Reproduce the material below only from the line with "[(377,452),(424,414),(405,392),(360,431),(377,452)]" to the line with "[(155,480),(118,517),(128,528),(156,528),(182,514),(155,480)]", both included, keeping each line exact and dropping the pictures.

### PROVIDED DATA:
[Start of Attachment]

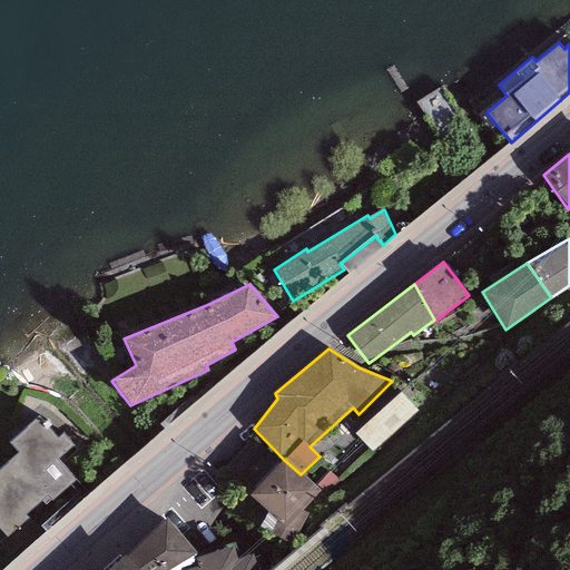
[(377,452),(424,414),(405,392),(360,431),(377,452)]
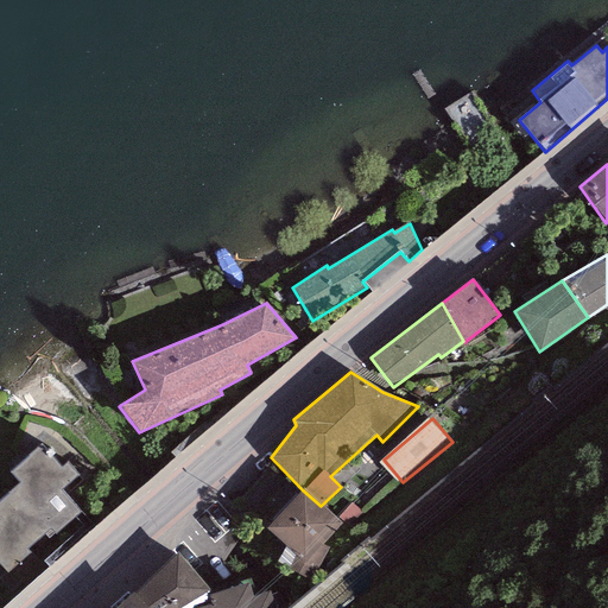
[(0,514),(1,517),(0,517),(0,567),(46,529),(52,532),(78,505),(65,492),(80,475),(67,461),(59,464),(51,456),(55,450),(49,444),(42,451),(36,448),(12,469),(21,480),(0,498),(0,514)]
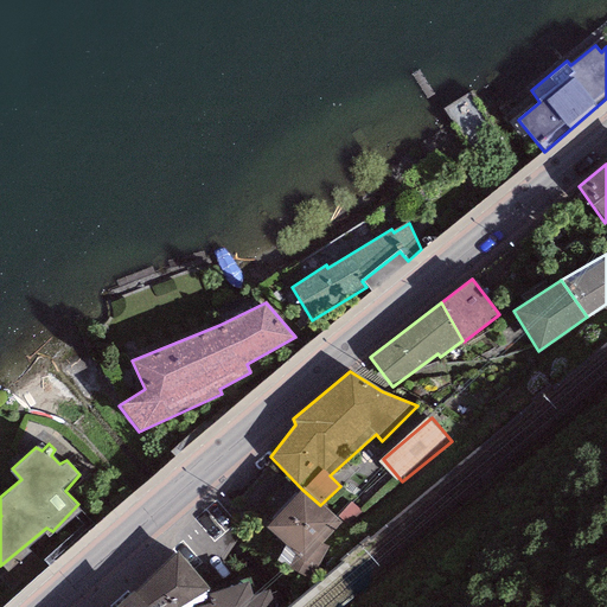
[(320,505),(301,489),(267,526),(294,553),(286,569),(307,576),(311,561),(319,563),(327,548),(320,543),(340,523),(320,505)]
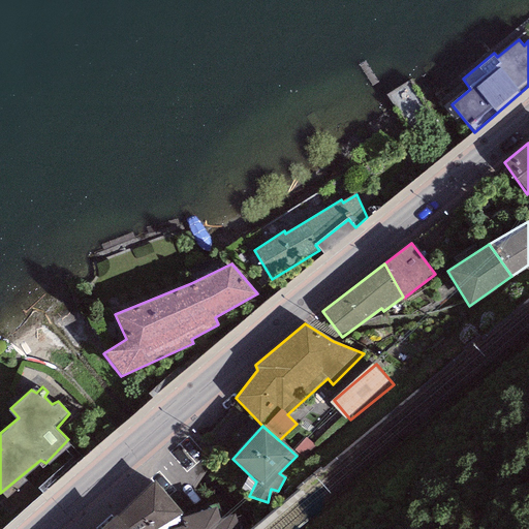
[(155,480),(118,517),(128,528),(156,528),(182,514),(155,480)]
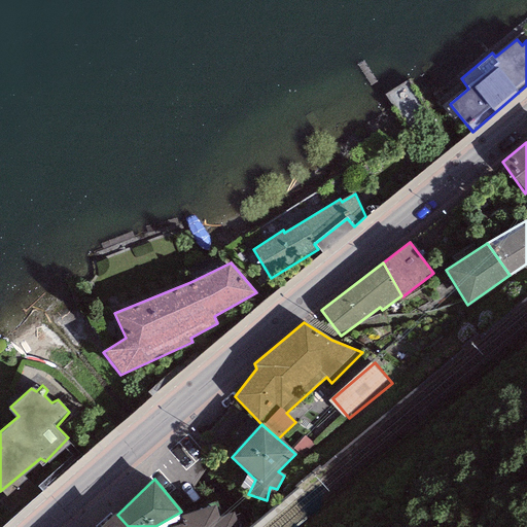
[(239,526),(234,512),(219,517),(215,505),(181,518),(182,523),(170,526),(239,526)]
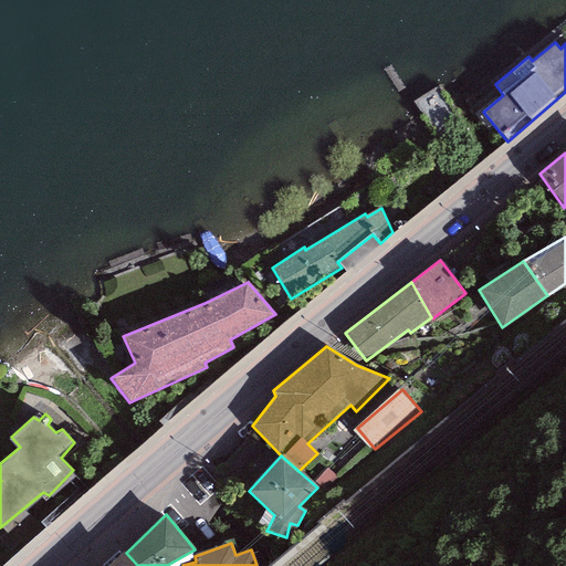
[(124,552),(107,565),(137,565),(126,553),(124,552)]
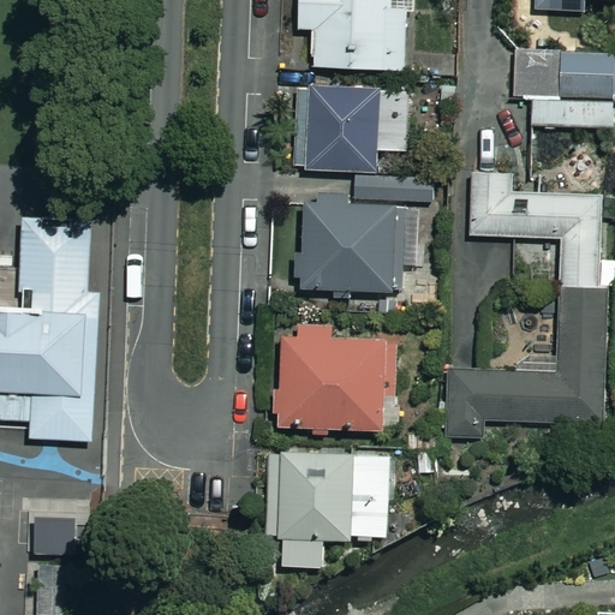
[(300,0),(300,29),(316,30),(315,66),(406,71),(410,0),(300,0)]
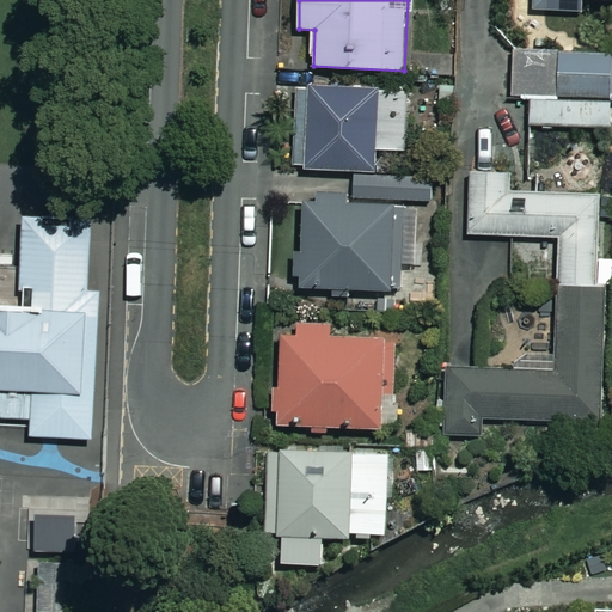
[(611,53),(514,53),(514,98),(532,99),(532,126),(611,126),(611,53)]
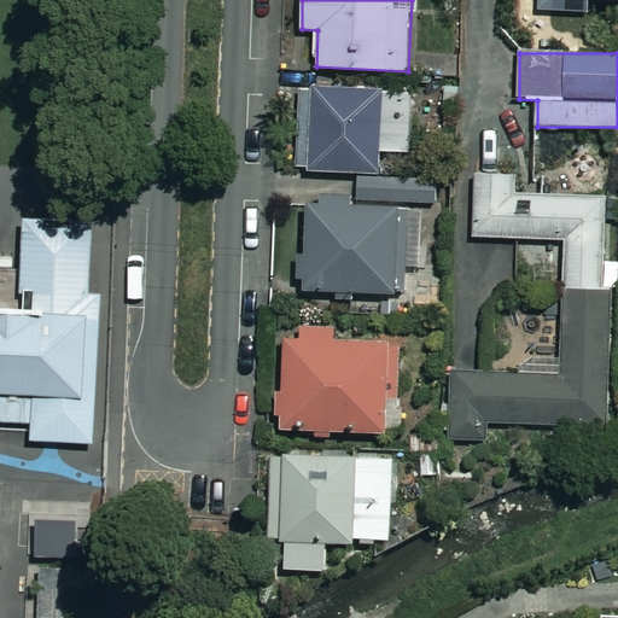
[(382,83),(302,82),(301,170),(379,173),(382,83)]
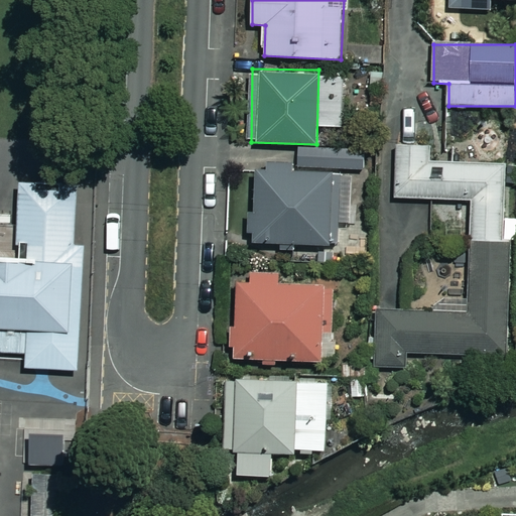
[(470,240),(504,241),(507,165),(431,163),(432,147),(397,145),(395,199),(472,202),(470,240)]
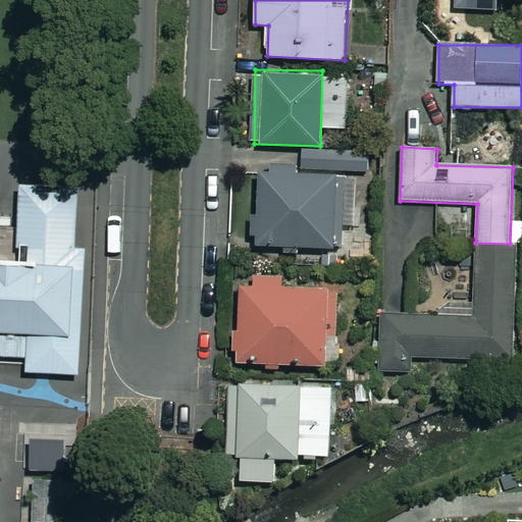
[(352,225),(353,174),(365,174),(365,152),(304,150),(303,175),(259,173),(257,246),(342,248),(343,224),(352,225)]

[End of Attachment]
[Start of Attachment]

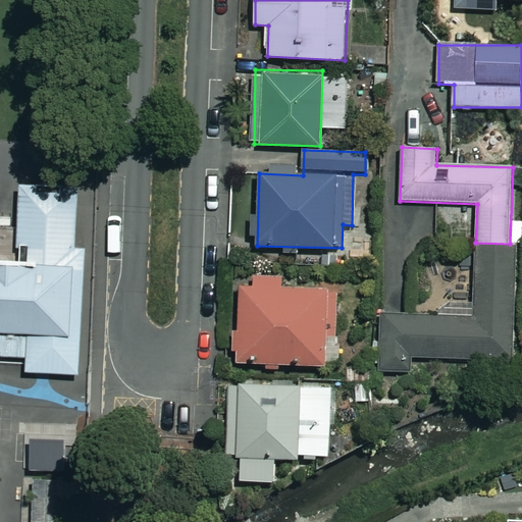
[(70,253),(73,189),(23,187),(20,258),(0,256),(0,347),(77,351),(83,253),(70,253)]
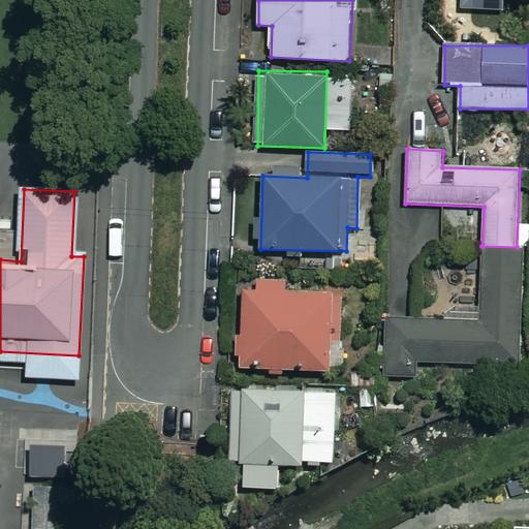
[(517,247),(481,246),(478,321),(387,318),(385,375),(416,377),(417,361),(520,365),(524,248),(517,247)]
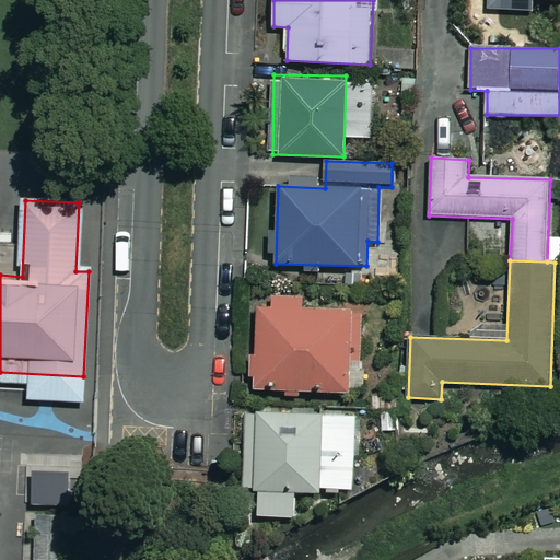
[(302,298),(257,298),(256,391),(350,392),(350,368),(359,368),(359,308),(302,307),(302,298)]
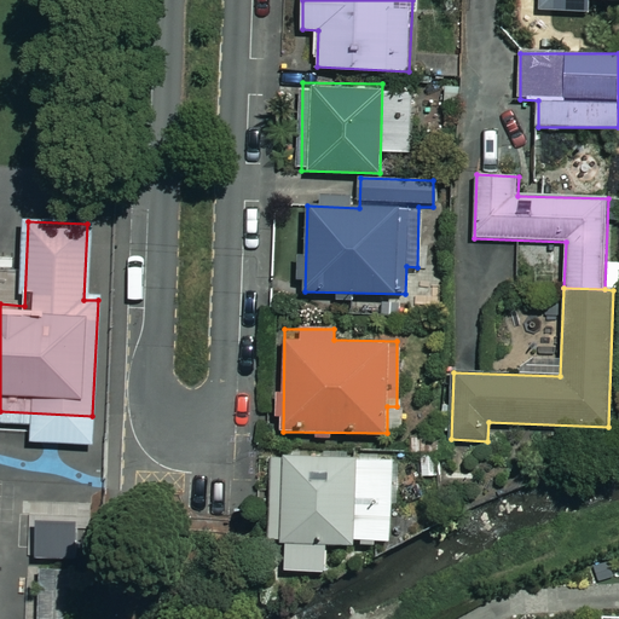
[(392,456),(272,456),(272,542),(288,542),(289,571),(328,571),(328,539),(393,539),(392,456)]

[End of Attachment]

### REPLY TO THE EXERCISE:
[(377,452),(424,414),(405,392),(360,431),(377,452)]
[(0,514),(1,517),(0,517),(0,567),(46,529),(52,532),(78,505),(65,492),(80,475),(67,461),(59,464),(51,456),(55,450),(49,444),(42,451),(36,448),(12,469),(21,480),(0,498),(0,514)]
[(320,505),(301,489),(267,526),(294,553),(286,569),(307,576),(311,561),(319,563),(327,548),(320,543),(340,523),(320,505)]
[(155,480),(118,517),(128,528),(156,528),(182,514),(155,480)]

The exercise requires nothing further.